**What the task requires:**
Would you copy the records exactly, leaving the pictures out?

**The records:**
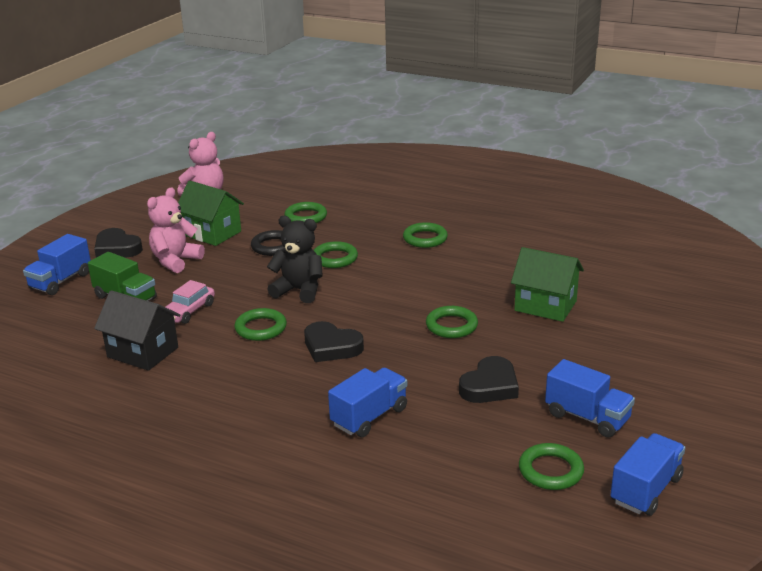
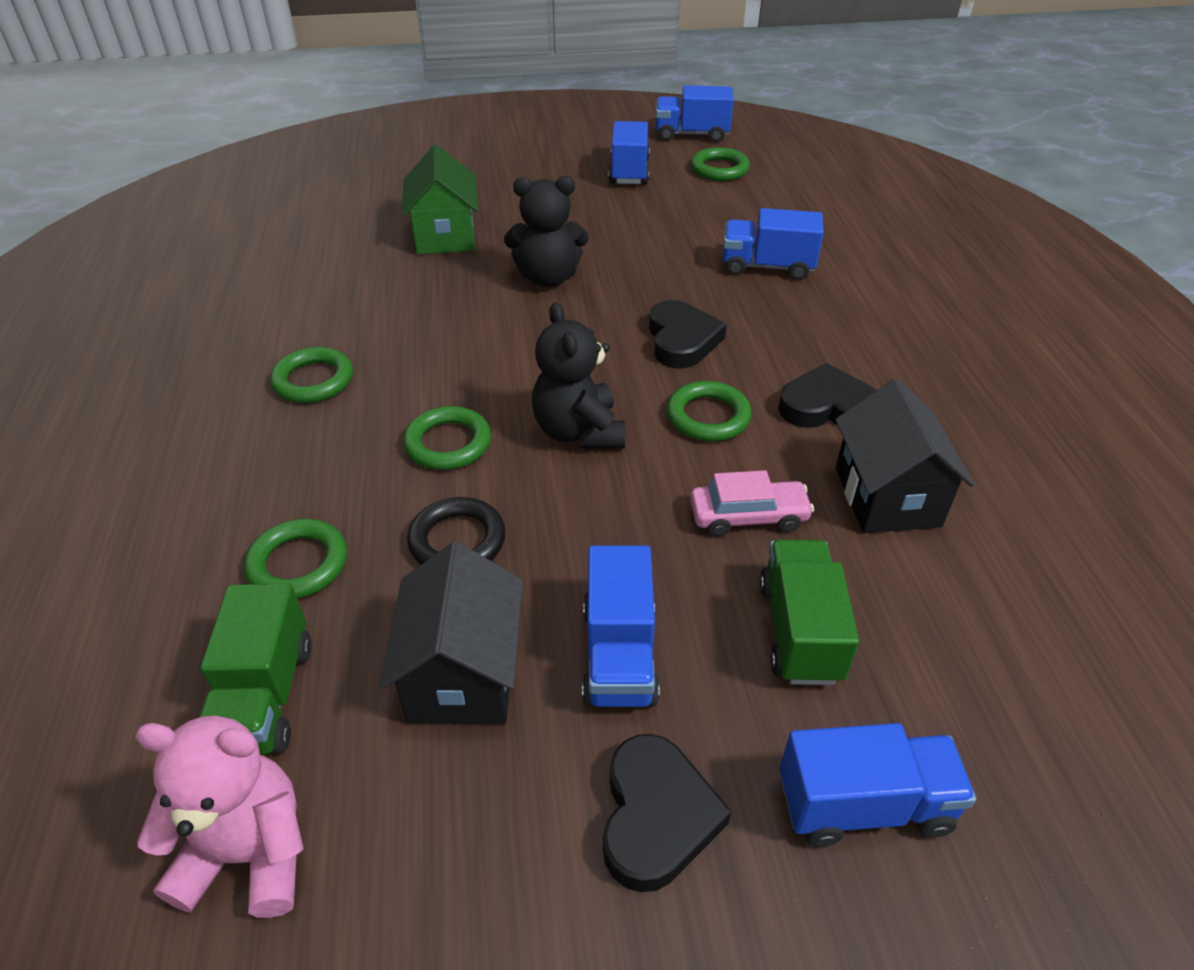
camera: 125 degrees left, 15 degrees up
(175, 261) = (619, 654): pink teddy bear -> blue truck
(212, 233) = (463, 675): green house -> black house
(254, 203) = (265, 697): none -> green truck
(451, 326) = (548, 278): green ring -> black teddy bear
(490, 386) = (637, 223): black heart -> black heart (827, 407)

**Output for this exercise:**
camera: 125 degrees left, 15 degrees up
(175, 261) = (619, 654): pink teddy bear -> blue truck
(212, 233) = (463, 675): green house -> black house
(254, 203) = (265, 697): none -> green truck
(451, 326) = (548, 278): green ring -> black teddy bear
(490, 386) = (637, 223): black heart -> black heart (827, 407)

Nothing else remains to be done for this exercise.